(Supplied data):
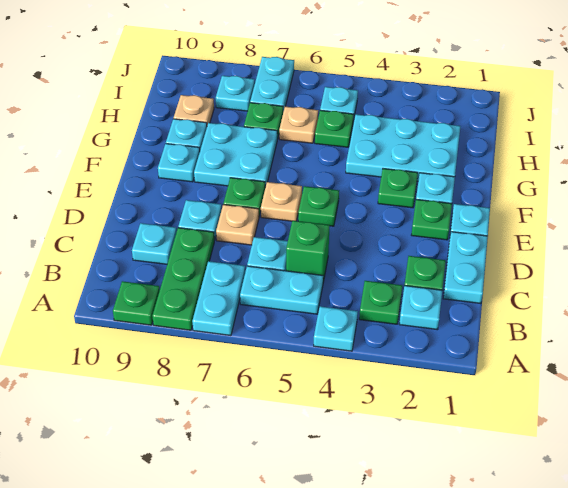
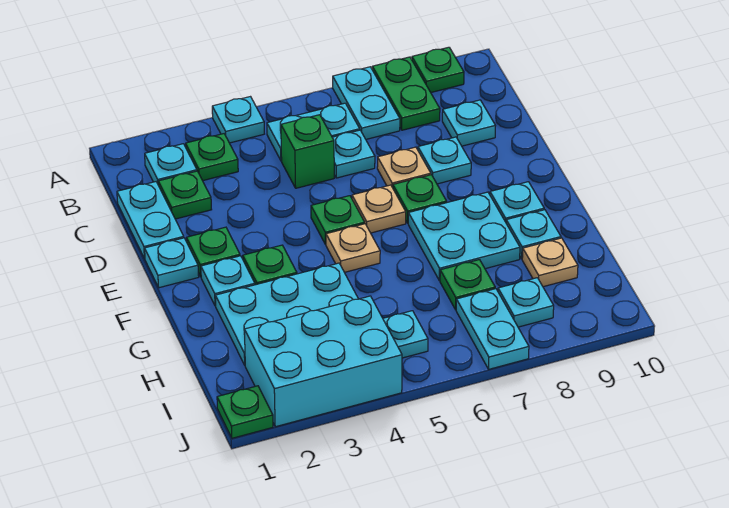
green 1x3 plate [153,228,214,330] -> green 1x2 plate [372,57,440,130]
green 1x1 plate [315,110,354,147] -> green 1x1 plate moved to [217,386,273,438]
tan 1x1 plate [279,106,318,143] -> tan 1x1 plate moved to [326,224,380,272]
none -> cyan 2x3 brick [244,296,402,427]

==

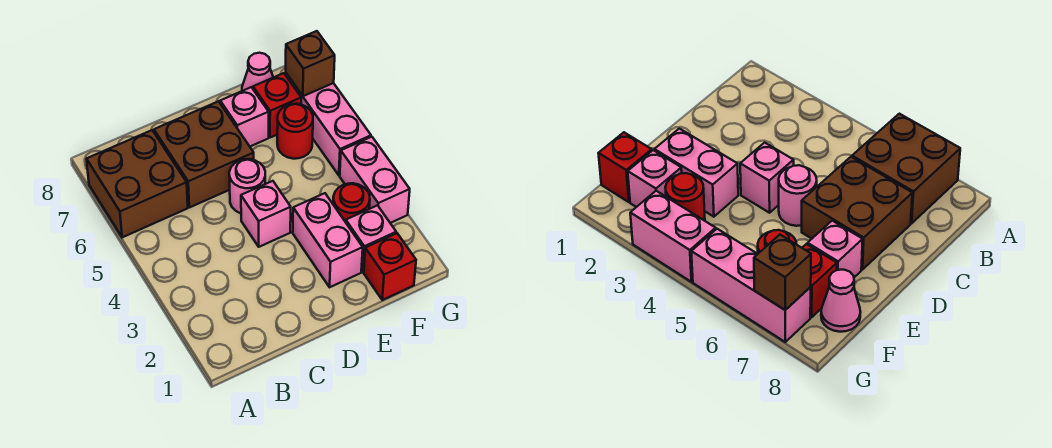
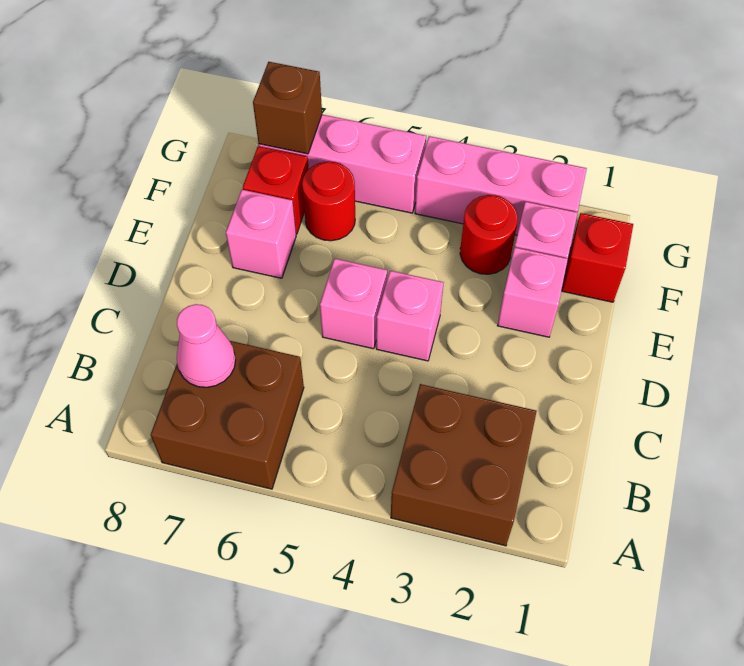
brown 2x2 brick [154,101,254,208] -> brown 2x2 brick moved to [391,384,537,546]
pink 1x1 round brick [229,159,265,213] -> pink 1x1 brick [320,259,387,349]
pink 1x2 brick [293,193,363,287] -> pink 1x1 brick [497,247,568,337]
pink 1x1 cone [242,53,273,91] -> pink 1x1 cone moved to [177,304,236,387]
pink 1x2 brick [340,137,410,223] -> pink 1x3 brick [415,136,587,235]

(Task details):
Some lines above contain the word "pink". Copy each of them.

(Solution to the exercise):
pink 1x1 round brick [229,159,265,213] -> pink 1x1 brick [320,259,387,349]
pink 1x2 brick [293,193,363,287] -> pink 1x1 brick [497,247,568,337]
pink 1x1 cone [242,53,273,91] -> pink 1x1 cone moved to [177,304,236,387]
pink 1x2 brick [340,137,410,223] -> pink 1x3 brick [415,136,587,235]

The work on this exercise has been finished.